[Multi-step shape edit data]
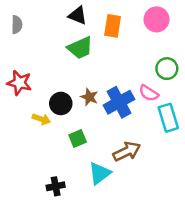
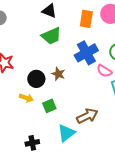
orange rectangle: (113, 26) -> (86, 19), moved
blue cross: (119, 102) -> (86, 53), moved
yellow arrow: (41, 119) -> (26, 98), moved

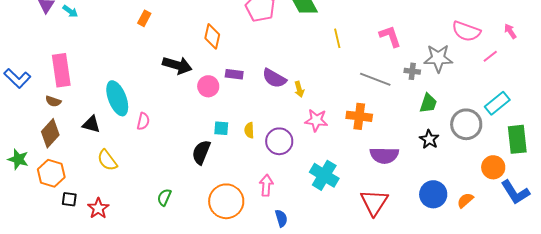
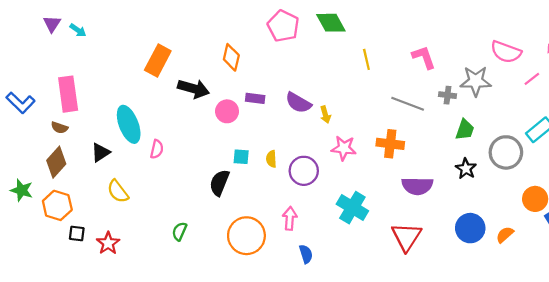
orange rectangle: (144, 18) -> (158, 61), moved, size x1.8
black triangle: (91, 124) -> (101, 152), turned -48

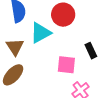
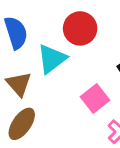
pink square: (66, 65) -> (95, 99), turned -36

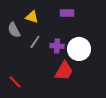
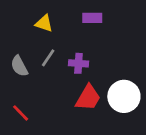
gray semicircle: (14, 30) -> (19, 66), moved
white circle: (79, 49) -> (124, 96), moved

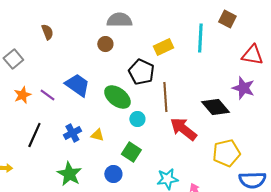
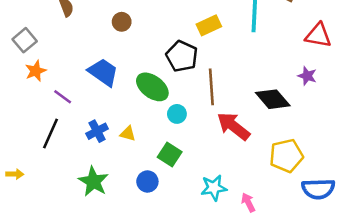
brown circle: (105, 44) -> (122, 22), moved
purple star: (243, 88) -> (307, 76), size x0.7
orange star: (22, 95) -> (36, 71), moved
purple line: (47, 95) -> (63, 97), moved

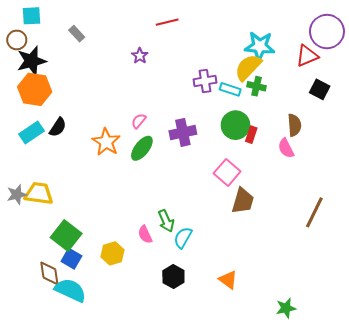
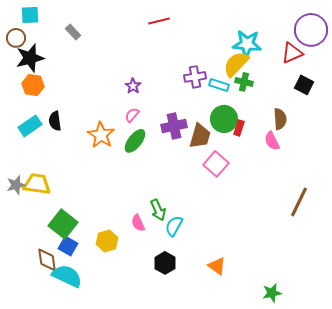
purple star: (140, 56) -> (133, 86), moved
orange hexagon: (35, 89) -> (33, 85), size x0.7
black semicircle: (58, 127) -> (55, 121), turned 138
brown trapezoid: (243, 201) -> (200, 136), moved

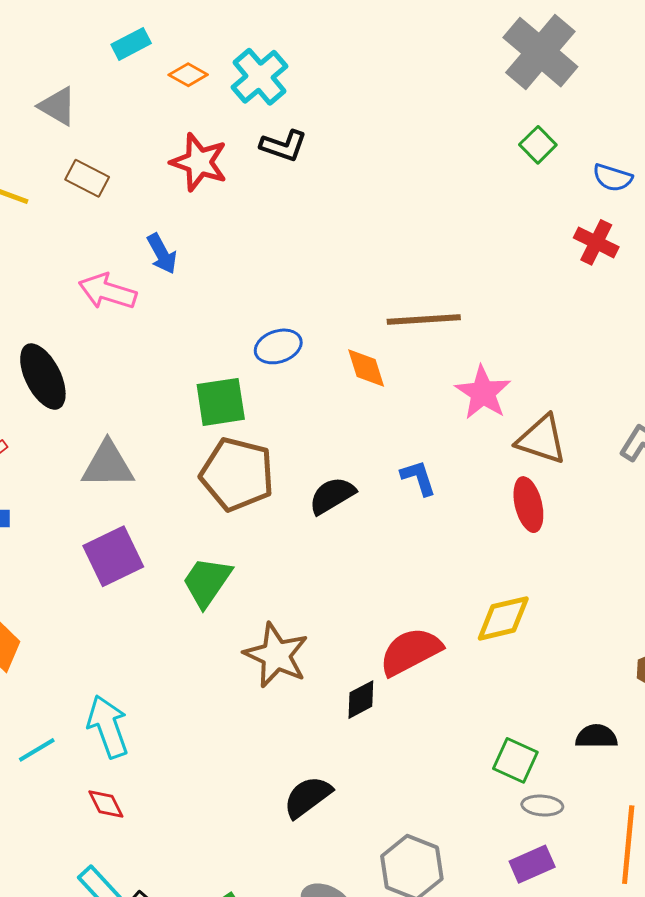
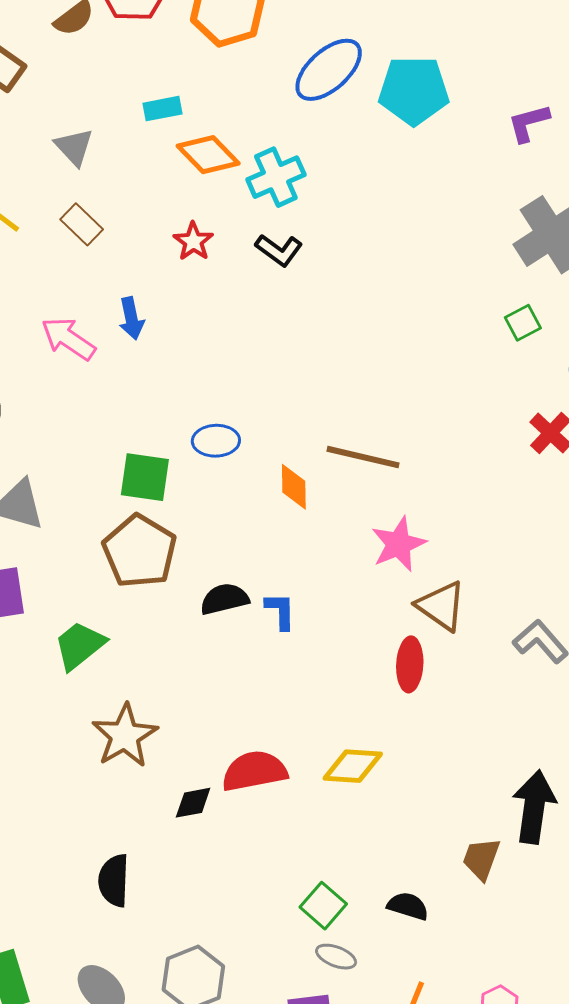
orange diamond: (188, 75) -> (208, 155), size x1.6
red star: (199, 162) -> (193, 241), size x0.7
blue L-shape: (418, 478) -> (280, 611), moved
black semicircle: (308, 797) -> (114, 880), turned -68

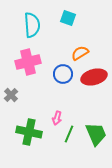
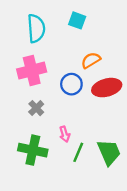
gray cross: (11, 95) -> (36, 108), moved
pink arrow: (57, 118) -> (65, 134), turned -32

• **WHAT TO PRODUCE**:
Return only the lines from the line containing "brown circle: (105, 44) -> (122, 22), moved" through the last line of the records above, both ends included, exactly as written, leaving pictures out.

• **YOUR RESPONSE**:
brown circle: (105, 44) -> (122, 22), moved
purple star: (243, 88) -> (307, 76), size x0.7
orange star: (22, 95) -> (36, 71), moved
purple line: (47, 95) -> (63, 97), moved

purple star: (140, 56) -> (133, 86), moved
orange hexagon: (35, 89) -> (33, 85), size x0.7
black semicircle: (58, 127) -> (55, 121), turned 138
brown trapezoid: (243, 201) -> (200, 136), moved

orange diamond: (188, 75) -> (208, 155), size x1.6
red star: (199, 162) -> (193, 241), size x0.7
blue L-shape: (418, 478) -> (280, 611), moved
black semicircle: (308, 797) -> (114, 880), turned -68

gray cross: (11, 95) -> (36, 108), moved
pink arrow: (57, 118) -> (65, 134), turned -32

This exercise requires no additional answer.